**About this exercise**. Leave out the images and output the records word for word.

= Beginning of Section =

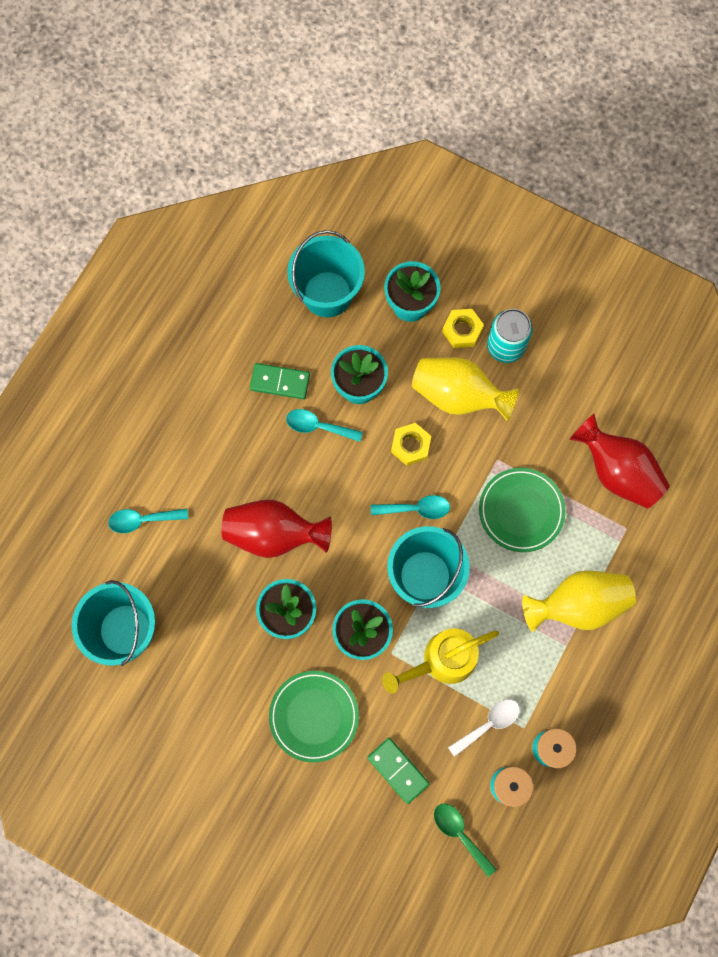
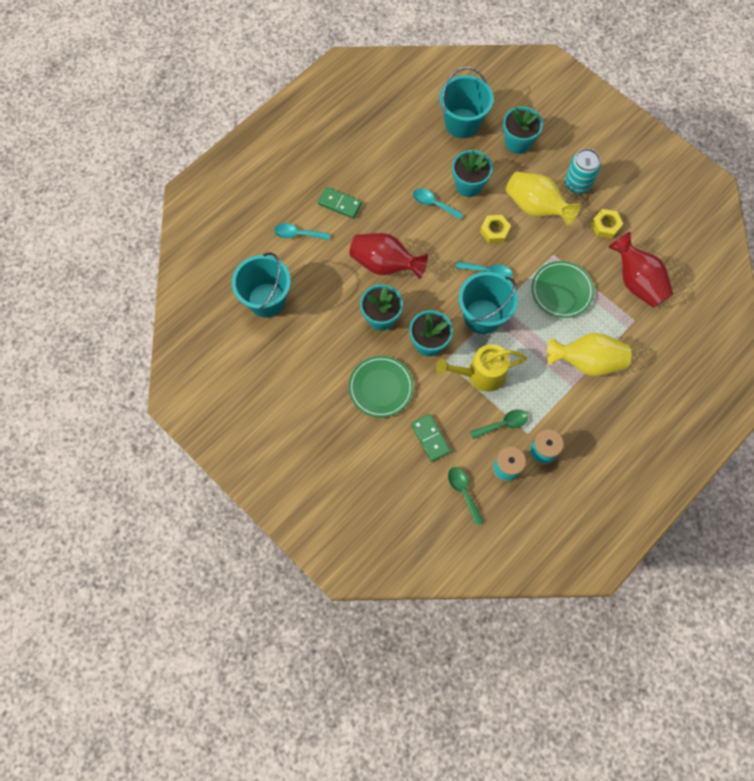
camera: 15 degrees right, 5 degrees down
(280, 382) = (415, 170): green domino -> green domino (339, 204)
(462, 330) = (549, 167): yellow nut -> yellow nut (605, 226)
(489, 724) = (503, 424): white spoon -> green spoon

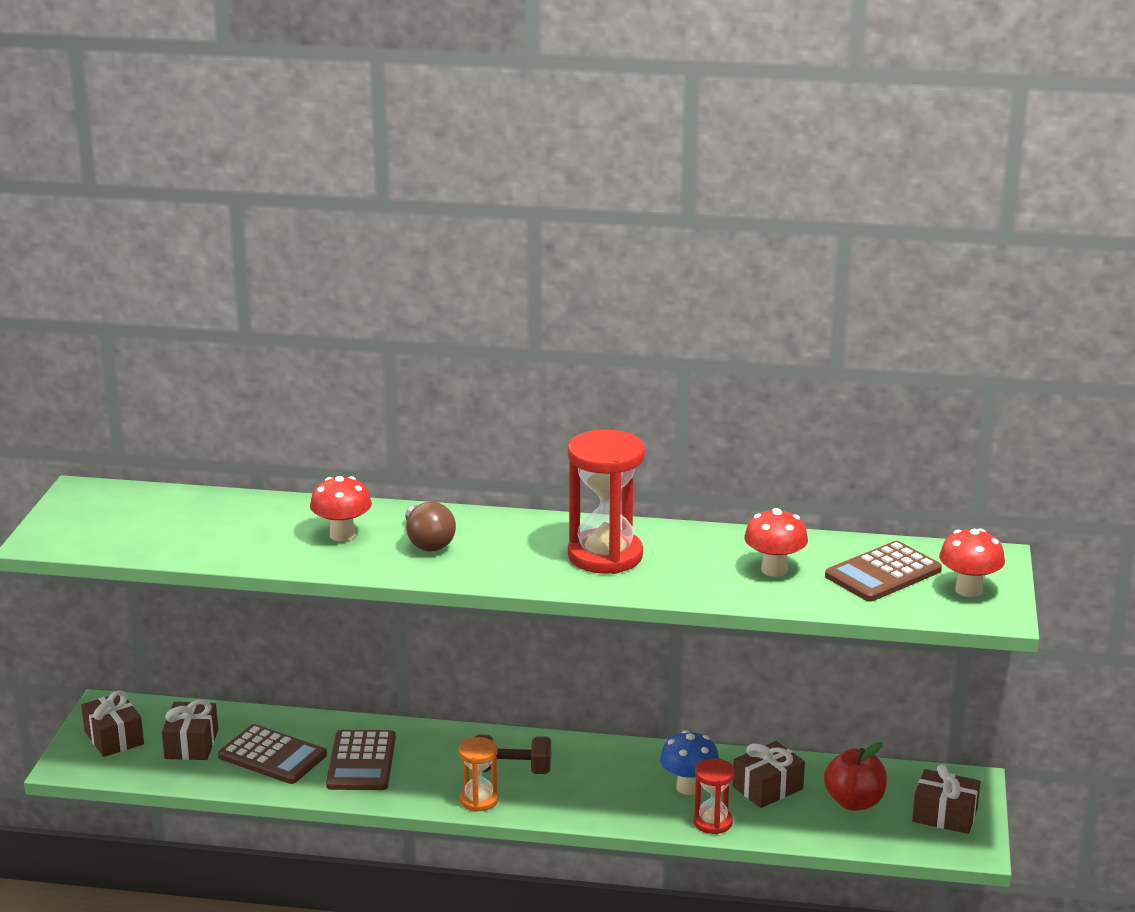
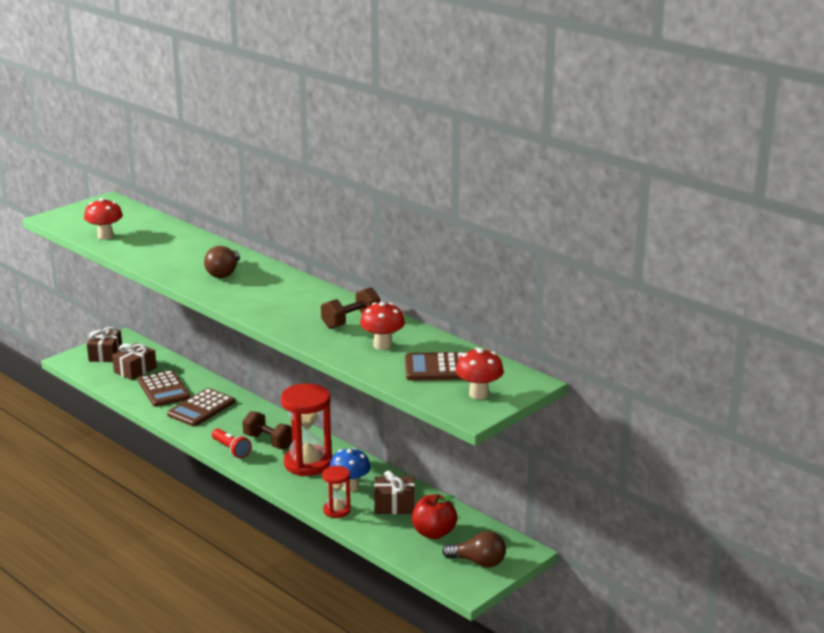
camera: 35 degrees right, 0 degrees up
(342, 535) = (189, 256): red mushroom -> red mushroom (105, 236)
(479, 800) = (231, 450): orange hourglass -> red flashlight
(605, 556) = (302, 308): red hourglass -> red hourglass (308, 463)
(689, 553) = (351, 321): none -> brown dumbbell
(945, 815) = (478, 562): brown gift -> brown light bulb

= End of Section =

**Solution to the problem**.
camera: 15 degrees right, 5 degrees down
(280, 382) = (415, 170): green domino -> green domino (339, 204)
(462, 330) = (549, 167): yellow nut -> yellow nut (605, 226)
(489, 724) = (503, 424): white spoon -> green spoon

camera: 35 degrees right, 0 degrees up
(342, 535) = (189, 256): red mushroom -> red mushroom (105, 236)
(479, 800) = (231, 450): orange hourglass -> red flashlight
(605, 556) = (302, 308): red hourglass -> red hourglass (308, 463)
(689, 553) = (351, 321): none -> brown dumbbell
(945, 815) = (478, 562): brown gift -> brown light bulb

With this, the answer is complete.